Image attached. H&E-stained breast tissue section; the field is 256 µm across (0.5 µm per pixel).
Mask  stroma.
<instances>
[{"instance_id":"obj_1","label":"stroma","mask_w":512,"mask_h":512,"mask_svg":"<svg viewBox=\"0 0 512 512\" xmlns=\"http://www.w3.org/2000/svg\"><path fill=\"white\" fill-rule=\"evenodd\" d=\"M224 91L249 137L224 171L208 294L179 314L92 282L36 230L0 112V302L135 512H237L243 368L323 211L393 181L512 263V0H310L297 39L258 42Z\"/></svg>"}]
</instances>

□ □ □ □ □

> Instructions to follow
Copy the material above verbatim.

> Expected output
Image attached. H&E-stained breast tissue section; the field is 256 µm across (0.5 µm per pixel).
Mask  stroma.
<instances>
[{"instance_id":"obj_1","label":"stroma","mask_w":512,"mask_h":512,"mask_svg":"<svg viewBox=\"0 0 512 512\" xmlns=\"http://www.w3.org/2000/svg\"><path fill=\"white\" fill-rule=\"evenodd\" d=\"M224 91L249 137L224 171L208 294L179 314L92 282L36 230L0 112V302L135 512H237L243 368L323 211L393 181L512 263V0H310L297 39L258 42Z\"/></svg>"}]
</instances>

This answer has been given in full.